### The data
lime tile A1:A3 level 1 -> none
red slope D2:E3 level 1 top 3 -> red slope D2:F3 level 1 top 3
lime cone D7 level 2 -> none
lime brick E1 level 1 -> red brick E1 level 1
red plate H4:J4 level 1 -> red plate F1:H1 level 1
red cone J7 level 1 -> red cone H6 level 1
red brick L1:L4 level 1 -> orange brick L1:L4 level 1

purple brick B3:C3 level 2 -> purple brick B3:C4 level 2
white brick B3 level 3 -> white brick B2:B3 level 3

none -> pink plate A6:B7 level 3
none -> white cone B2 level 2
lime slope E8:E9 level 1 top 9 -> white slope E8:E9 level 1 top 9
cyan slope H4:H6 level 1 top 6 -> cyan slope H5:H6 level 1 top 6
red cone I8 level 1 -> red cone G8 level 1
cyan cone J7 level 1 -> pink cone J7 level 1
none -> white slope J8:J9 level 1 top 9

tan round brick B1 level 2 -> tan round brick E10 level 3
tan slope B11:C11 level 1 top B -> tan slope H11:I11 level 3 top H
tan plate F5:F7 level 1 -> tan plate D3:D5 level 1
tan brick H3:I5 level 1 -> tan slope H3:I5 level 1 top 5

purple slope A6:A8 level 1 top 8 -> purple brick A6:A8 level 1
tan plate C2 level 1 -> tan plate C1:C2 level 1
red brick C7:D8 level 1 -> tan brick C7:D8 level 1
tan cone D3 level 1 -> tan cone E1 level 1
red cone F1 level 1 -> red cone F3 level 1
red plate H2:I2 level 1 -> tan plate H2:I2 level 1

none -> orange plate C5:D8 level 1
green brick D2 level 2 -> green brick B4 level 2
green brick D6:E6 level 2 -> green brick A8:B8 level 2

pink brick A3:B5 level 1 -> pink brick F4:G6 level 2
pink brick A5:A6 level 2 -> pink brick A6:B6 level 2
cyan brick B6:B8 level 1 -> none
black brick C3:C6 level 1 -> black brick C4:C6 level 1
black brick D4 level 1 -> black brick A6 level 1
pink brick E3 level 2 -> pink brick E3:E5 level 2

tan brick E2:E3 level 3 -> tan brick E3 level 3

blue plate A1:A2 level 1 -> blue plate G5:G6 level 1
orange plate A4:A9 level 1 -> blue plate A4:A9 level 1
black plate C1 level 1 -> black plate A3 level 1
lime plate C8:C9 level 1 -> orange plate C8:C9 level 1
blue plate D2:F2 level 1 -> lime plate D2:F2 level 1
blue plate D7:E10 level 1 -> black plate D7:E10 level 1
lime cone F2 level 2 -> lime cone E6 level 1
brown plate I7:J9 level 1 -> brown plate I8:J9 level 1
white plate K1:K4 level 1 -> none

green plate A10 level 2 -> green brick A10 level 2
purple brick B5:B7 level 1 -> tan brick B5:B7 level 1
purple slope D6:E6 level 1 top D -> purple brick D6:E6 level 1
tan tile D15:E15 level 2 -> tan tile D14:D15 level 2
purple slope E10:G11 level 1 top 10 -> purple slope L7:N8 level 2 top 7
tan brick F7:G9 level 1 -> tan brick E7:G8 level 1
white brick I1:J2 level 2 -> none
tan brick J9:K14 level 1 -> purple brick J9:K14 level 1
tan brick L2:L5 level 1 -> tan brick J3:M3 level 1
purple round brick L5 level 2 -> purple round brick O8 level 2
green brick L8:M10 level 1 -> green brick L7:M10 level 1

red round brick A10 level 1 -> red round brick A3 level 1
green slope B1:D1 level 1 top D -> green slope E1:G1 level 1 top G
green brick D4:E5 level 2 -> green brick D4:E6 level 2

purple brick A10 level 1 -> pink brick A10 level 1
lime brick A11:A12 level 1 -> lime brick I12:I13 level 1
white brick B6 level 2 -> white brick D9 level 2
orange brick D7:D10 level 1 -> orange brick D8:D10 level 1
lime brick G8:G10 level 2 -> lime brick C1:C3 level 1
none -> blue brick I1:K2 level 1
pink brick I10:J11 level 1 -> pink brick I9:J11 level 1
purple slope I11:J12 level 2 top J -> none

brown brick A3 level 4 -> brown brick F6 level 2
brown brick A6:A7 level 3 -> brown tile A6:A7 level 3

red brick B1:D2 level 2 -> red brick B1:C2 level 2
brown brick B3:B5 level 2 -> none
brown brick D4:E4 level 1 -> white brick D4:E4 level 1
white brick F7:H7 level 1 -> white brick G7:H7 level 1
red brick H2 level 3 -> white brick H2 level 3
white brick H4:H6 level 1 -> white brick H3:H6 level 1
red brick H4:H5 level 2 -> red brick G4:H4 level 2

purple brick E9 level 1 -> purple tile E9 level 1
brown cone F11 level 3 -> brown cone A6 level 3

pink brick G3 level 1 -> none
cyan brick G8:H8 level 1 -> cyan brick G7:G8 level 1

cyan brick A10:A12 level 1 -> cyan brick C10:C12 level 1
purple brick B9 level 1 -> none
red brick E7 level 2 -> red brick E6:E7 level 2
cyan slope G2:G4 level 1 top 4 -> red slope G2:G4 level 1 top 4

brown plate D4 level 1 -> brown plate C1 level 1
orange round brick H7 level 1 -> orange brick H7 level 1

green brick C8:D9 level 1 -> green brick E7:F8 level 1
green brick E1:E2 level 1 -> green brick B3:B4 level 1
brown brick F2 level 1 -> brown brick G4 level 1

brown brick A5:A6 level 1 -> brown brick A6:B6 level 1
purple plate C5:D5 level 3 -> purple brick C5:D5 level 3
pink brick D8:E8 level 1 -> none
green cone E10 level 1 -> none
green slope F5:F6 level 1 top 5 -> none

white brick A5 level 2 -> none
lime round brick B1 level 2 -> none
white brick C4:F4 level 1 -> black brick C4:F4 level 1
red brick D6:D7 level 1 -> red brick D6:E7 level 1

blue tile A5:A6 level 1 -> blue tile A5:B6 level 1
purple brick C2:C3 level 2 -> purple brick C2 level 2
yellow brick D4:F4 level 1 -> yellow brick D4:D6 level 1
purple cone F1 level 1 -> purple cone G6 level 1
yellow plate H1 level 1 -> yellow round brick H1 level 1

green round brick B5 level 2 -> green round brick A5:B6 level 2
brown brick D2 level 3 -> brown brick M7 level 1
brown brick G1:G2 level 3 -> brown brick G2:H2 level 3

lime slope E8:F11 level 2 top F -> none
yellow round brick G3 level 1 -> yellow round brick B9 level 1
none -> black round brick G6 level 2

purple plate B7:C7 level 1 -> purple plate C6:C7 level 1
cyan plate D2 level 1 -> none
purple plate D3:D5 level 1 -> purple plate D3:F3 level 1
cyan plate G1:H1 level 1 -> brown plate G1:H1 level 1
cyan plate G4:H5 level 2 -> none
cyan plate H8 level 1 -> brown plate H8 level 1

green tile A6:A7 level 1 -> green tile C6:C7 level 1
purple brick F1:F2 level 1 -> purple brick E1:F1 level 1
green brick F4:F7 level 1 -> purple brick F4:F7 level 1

### Exercise directions
I'd like an exact copy of the lines above, from the very first one through the line that contains "black brick C3:C6", with nothing else added.

### Task solution
lime tile A1:A3 level 1 -> none
red slope D2:E3 level 1 top 3 -> red slope D2:F3 level 1 top 3
lime cone D7 level 2 -> none
lime brick E1 level 1 -> red brick E1 level 1
red plate H4:J4 level 1 -> red plate F1:H1 level 1
red cone J7 level 1 -> red cone H6 level 1
red brick L1:L4 level 1 -> orange brick L1:L4 level 1

purple brick B3:C3 level 2 -> purple brick B3:C4 level 2
white brick B3 level 3 -> white brick B2:B3 level 3

none -> pink plate A6:B7 level 3
none -> white cone B2 level 2
lime slope E8:E9 level 1 top 9 -> white slope E8:E9 level 1 top 9
cyan slope H4:H6 level 1 top 6 -> cyan slope H5:H6 level 1 top 6
red cone I8 level 1 -> red cone G8 level 1
cyan cone J7 level 1 -> pink cone J7 level 1
none -> white slope J8:J9 level 1 top 9

tan round brick B1 level 2 -> tan round brick E10 level 3
tan slope B11:C11 level 1 top B -> tan slope H11:I11 level 3 top H
tan plate F5:F7 level 1 -> tan plate D3:D5 level 1
tan brick H3:I5 level 1 -> tan slope H3:I5 level 1 top 5

purple slope A6:A8 level 1 top 8 -> purple brick A6:A8 level 1
tan plate C2 level 1 -> tan plate C1:C2 level 1
red brick C7:D8 level 1 -> tan brick C7:D8 level 1
tan cone D3 level 1 -> tan cone E1 level 1
red cone F1 level 1 -> red cone F3 level 1
red plate H2:I2 level 1 -> tan plate H2:I2 level 1

none -> orange plate C5:D8 level 1
green brick D2 level 2 -> green brick B4 level 2
green brick D6:E6 level 2 -> green brick A8:B8 level 2

pink brick A3:B5 level 1 -> pink brick F4:G6 level 2
pink brick A5:A6 level 2 -> pink brick A6:B6 level 2
cyan brick B6:B8 level 1 -> none
black brick C3:C6 level 1 -> black brick C4:C6 level 1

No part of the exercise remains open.